Object count comparisons:

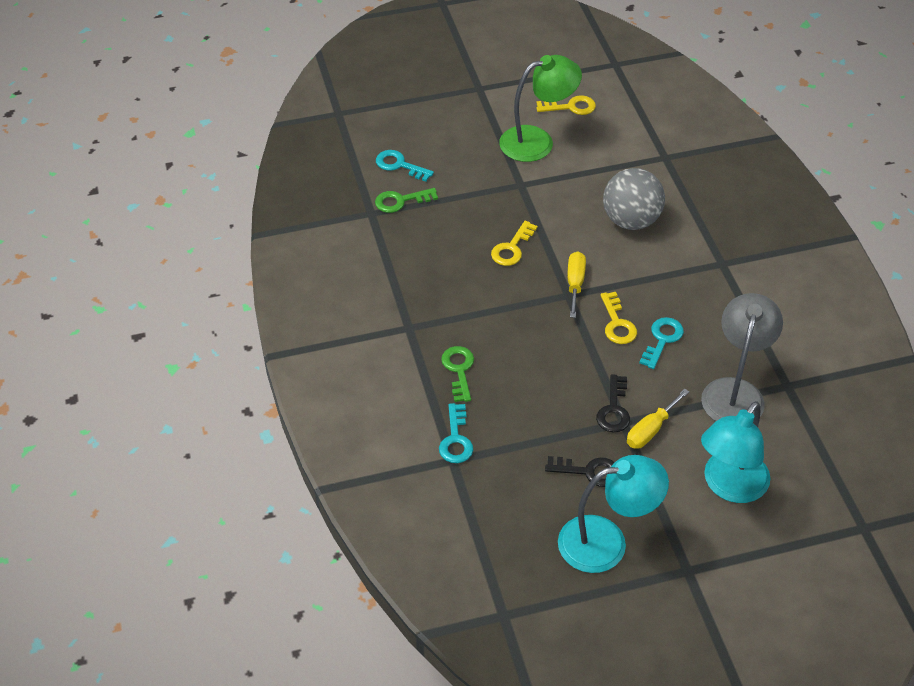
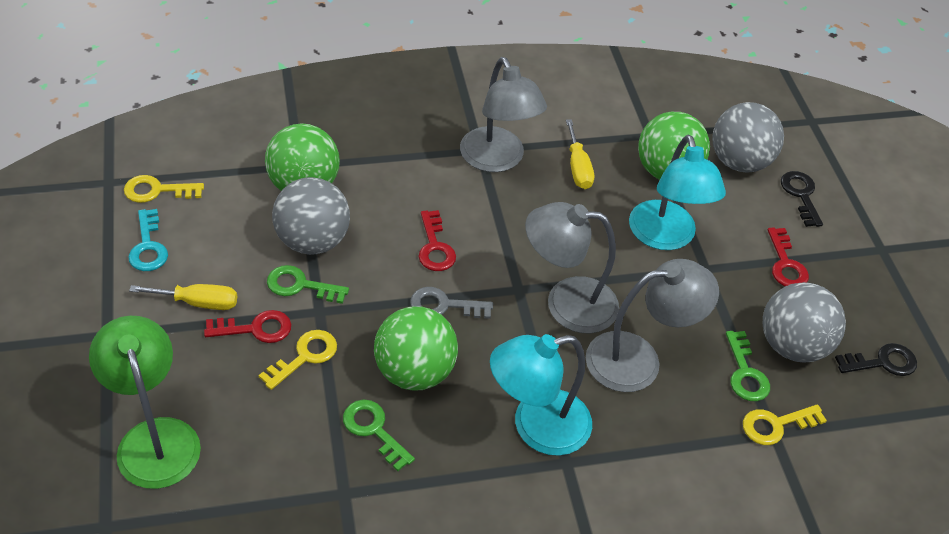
green ball: none = 0 -> [265,123,340,191] [374,307,458,391] [638,112,710,180] = 3
green key: [375,188,438,213] [441,346,474,402] = 2 -> [267,265,349,304] [343,400,415,471] [726,331,770,401] = 3
grey ball: [603,168,665,230] = 1 -> [272,177,350,255] [712,102,784,173] [763,282,846,362] = 3
grey key: none = 0 -> [410,287,493,319] = 1
grey lamp: [701,293,783,421] = 1 -> [460,57,547,172] [525,202,619,333] [586,259,719,392] = 3
red key: none = 0 -> [204,310,291,343] [419,210,456,271] [768,227,809,286] = 3
turquoise key: [376,150,434,182] [439,403,473,463] [639,317,684,369] = 3 -> [128,209,168,271] = 1

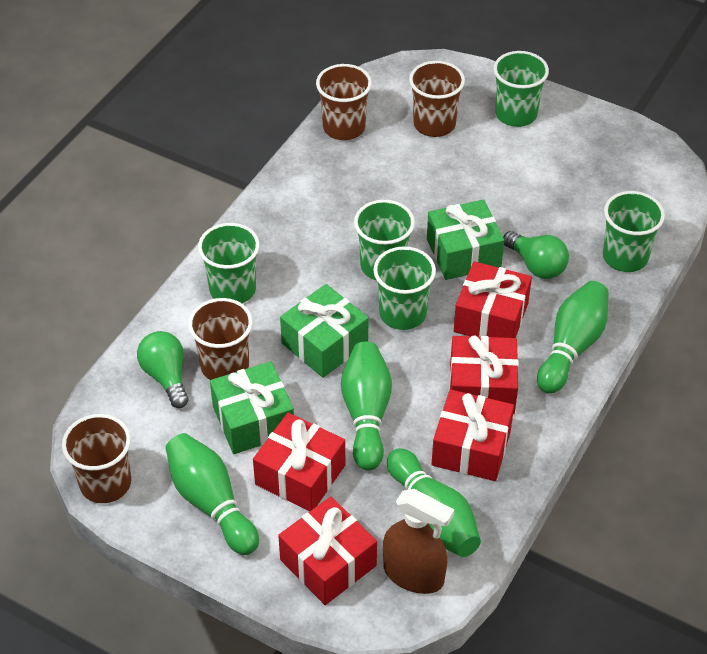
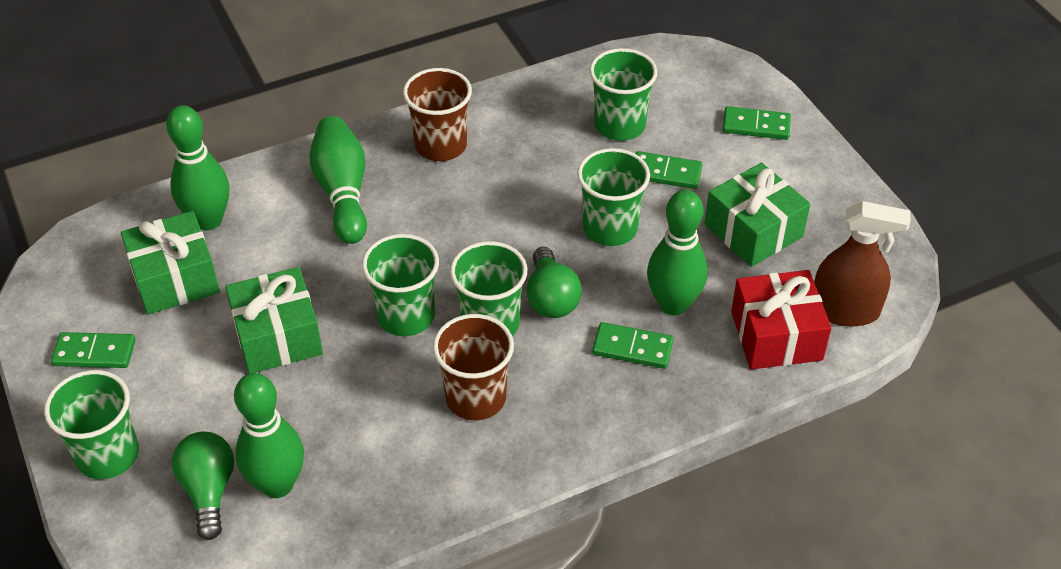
brown cup: [62,414,131,503] [188,298,253,380] [316,64,372,140] [409,61,465,137] = 4 -> [403,68,472,161] [433,314,514,420] = 2
green domino: none = 0 -> [51,332,135,368] [592,322,674,369] [636,151,703,189] [723,106,791,140] = 4
red gift: [253,413,345,512] [278,497,377,605] [432,389,514,481] [449,336,518,414] [454,261,532,338] = 5 -> [731,270,831,370] = 1

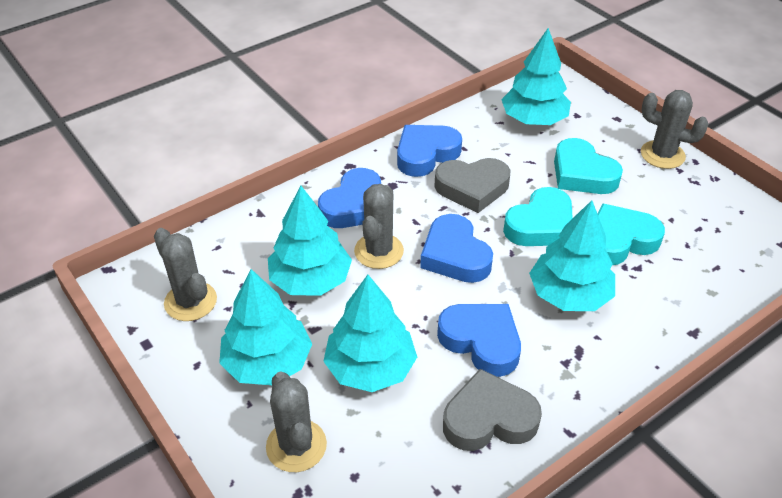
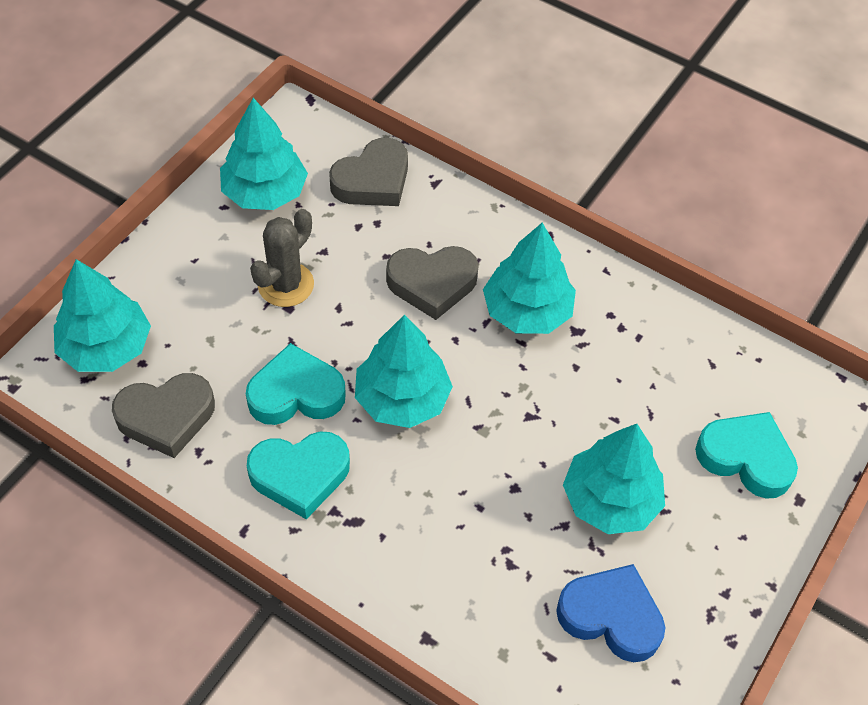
blue heart: [318,168,381,228] [397,125,462,177] [420,214,493,283] [437,304,521,377] = 4 -> [556,564,666,662] = 1
grey cactus: [154,228,217,321] [266,371,327,472] [354,184,404,269] [641,90,709,169] = 4 -> [250,209,314,307] = 1
grey heart: [434,158,510,213] [443,369,542,451] = 2 -> [112,373,215,458] [329,138,408,206] [386,246,479,320] = 3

** Requirement **
Each line of the records that holds the word "green" should be copied out.

** Response below **
green ball: none = 0 -> [265,123,340,191] [374,307,458,391] [638,112,710,180] = 3
green key: [375,188,438,213] [441,346,474,402] = 2 -> [267,265,349,304] [343,400,415,471] [726,331,770,401] = 3
green domino: none = 0 -> [51,332,135,368] [592,322,674,369] [636,151,703,189] [723,106,791,140] = 4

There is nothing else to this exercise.